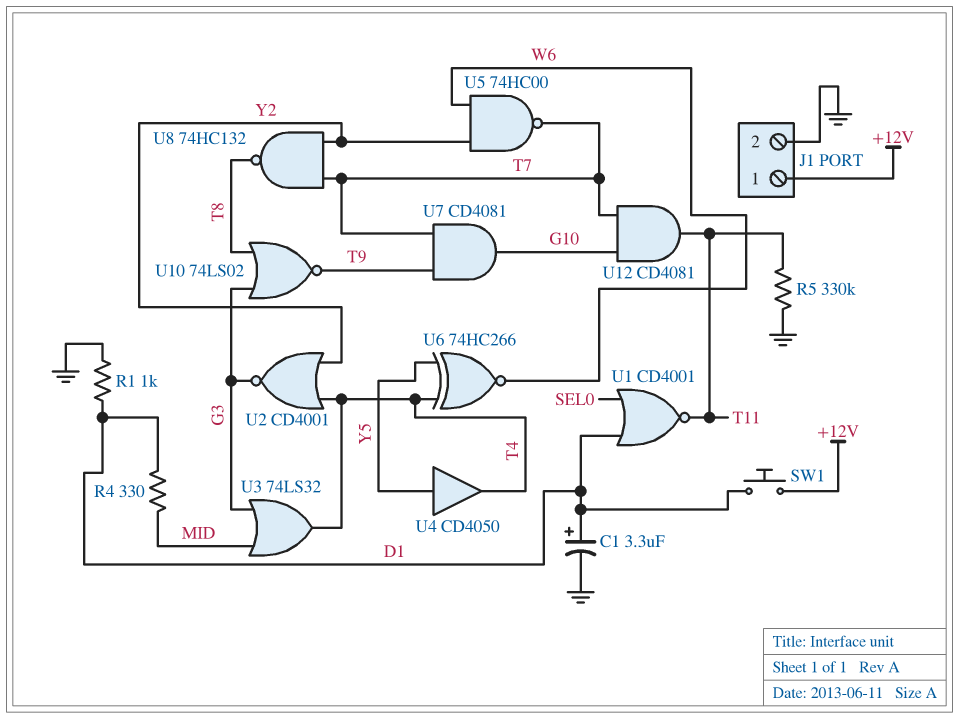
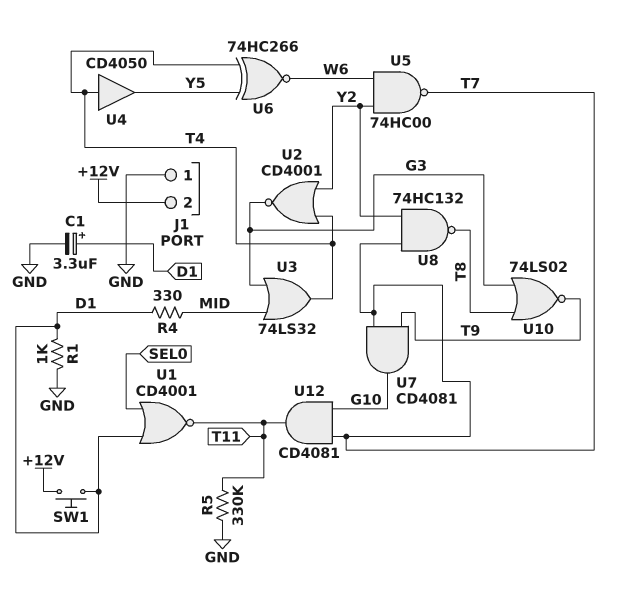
J1 pin 1: +12V -> GND
J1 pin 2: GND -> +12V
U4: buffer CD4050 (in Y5, out T4) -> buffer CD4050 (in T4, out Y5)

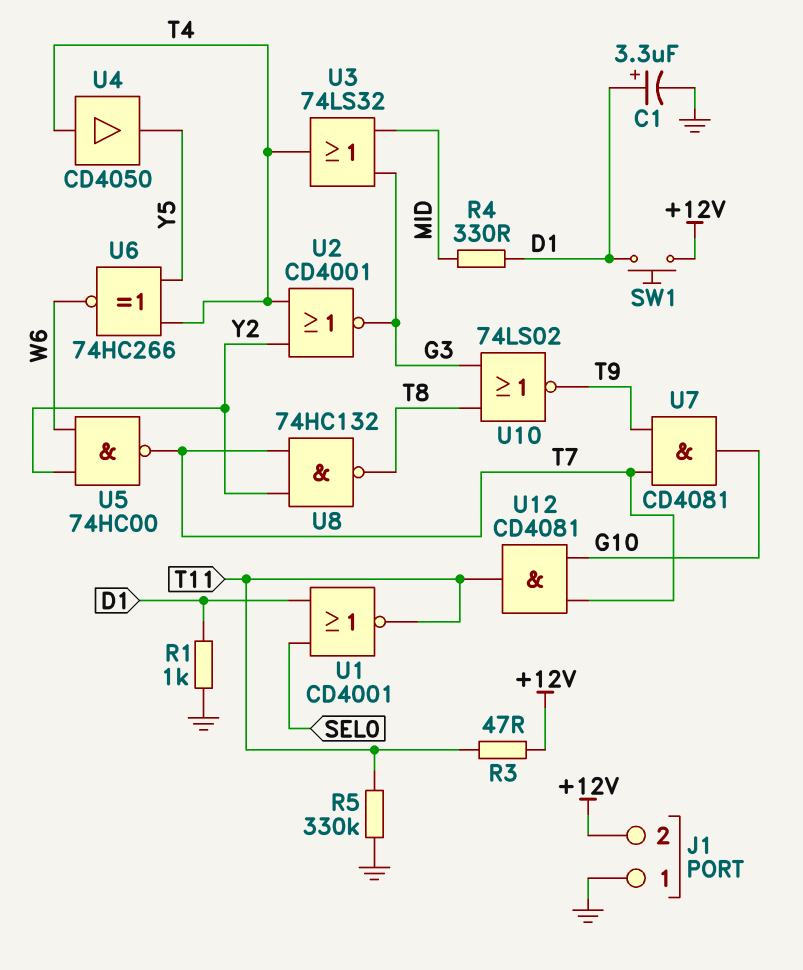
R3: none -> 47 (+12V, T11)

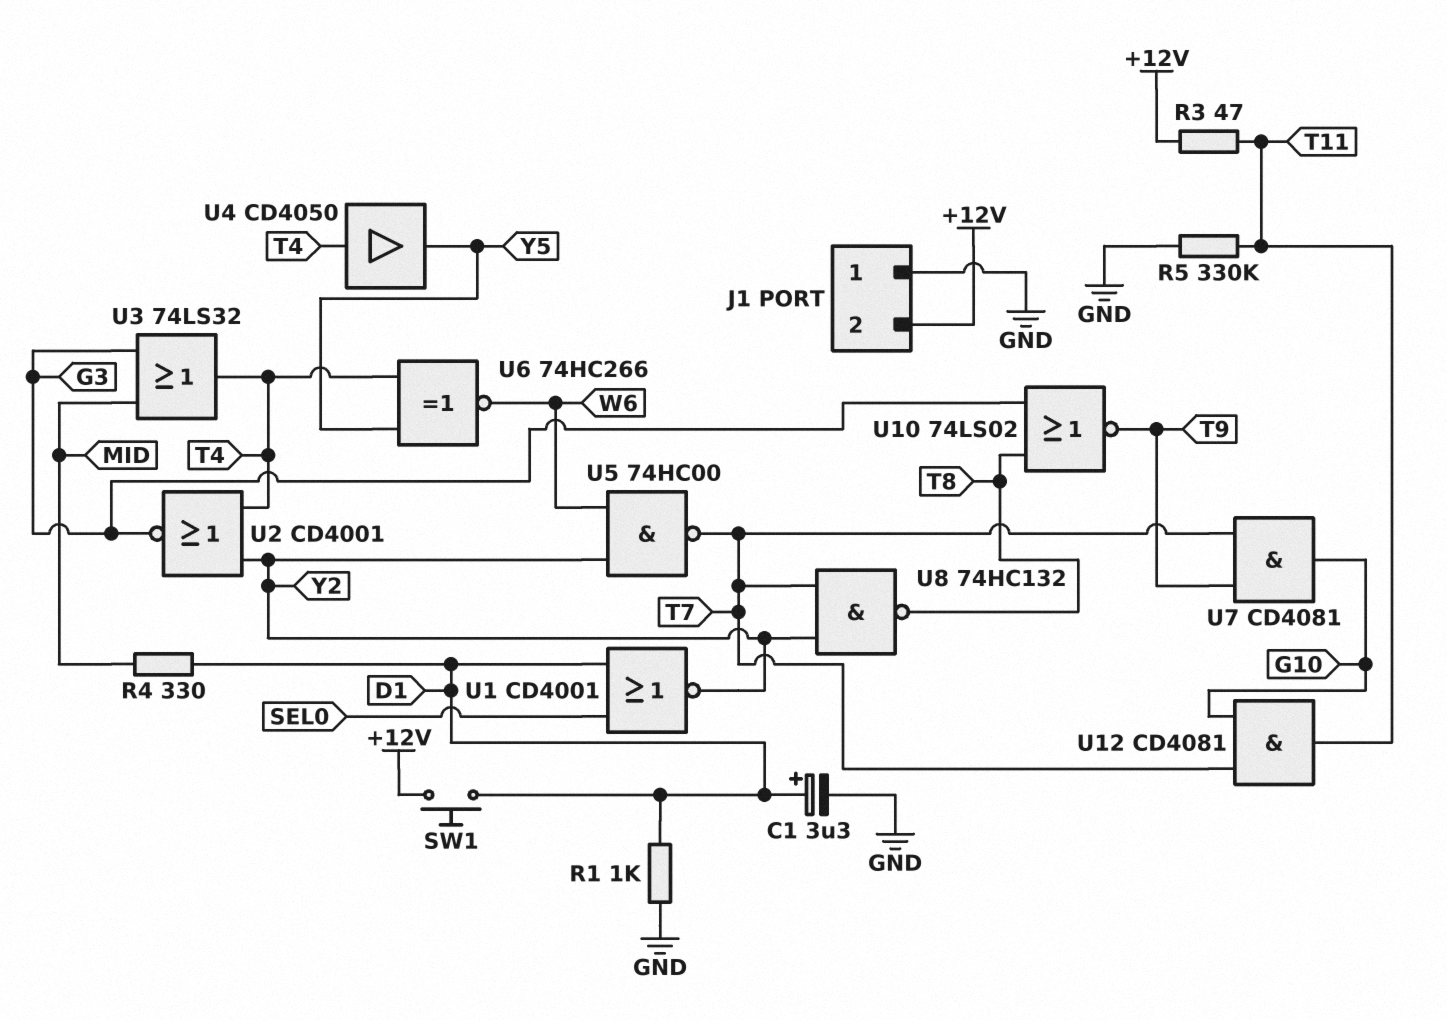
U1: NOR CD4001 (in D1, in SEL0, out T11) -> NOR CD4001 (in D1, in SEL0, out Y2)

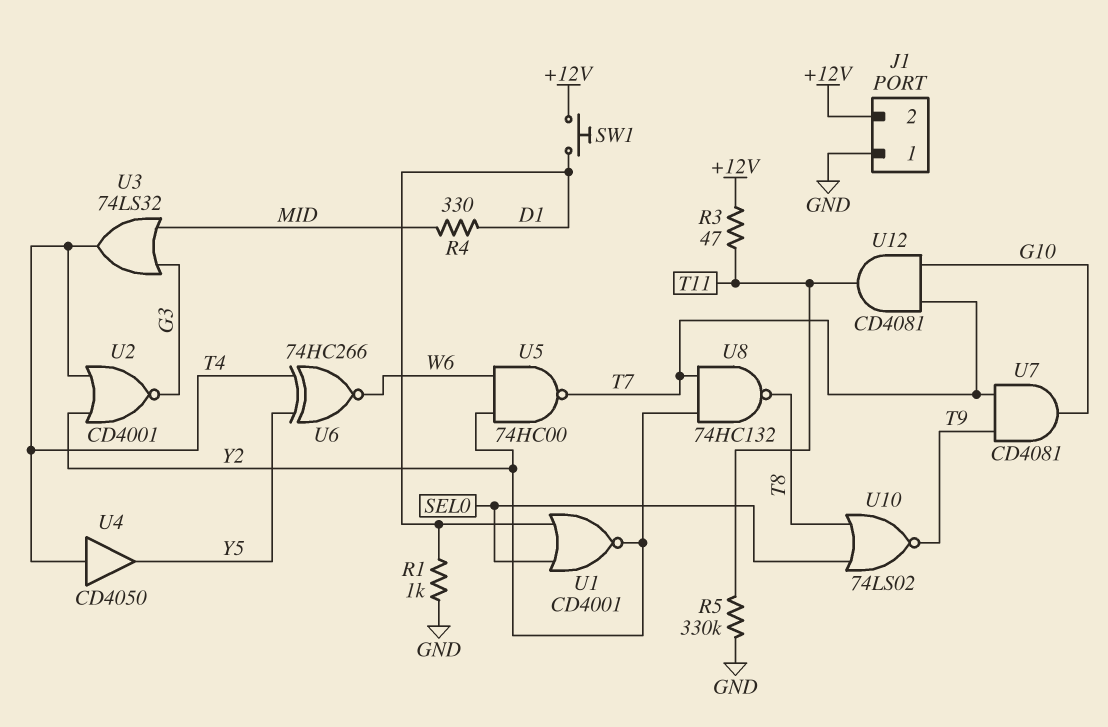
C1: 3.3uF (plus D1, minus GND) -> none
U10: NOR 74LS02 (in G3, in T8, out T9) -> NOR 74LS02 (in SEL0, in T8, out T9)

▸ TASK ITEM
Your task is to print exactly the lines from the one containing "U4: buffer CD4050" through the final line of the records above, with no pictures and nothing more.

▸ EXERCISE OUTPUT
U4: buffer CD4050 (in Y5, out T4) -> buffer CD4050 (in T4, out Y5)

R3: none -> 47 (+12V, T11)

U1: NOR CD4001 (in D1, in SEL0, out T11) -> NOR CD4001 (in D1, in SEL0, out Y2)

C1: 3.3uF (plus D1, minus GND) -> none
U10: NOR 74LS02 (in G3, in T8, out T9) -> NOR 74LS02 (in SEL0, in T8, out T9)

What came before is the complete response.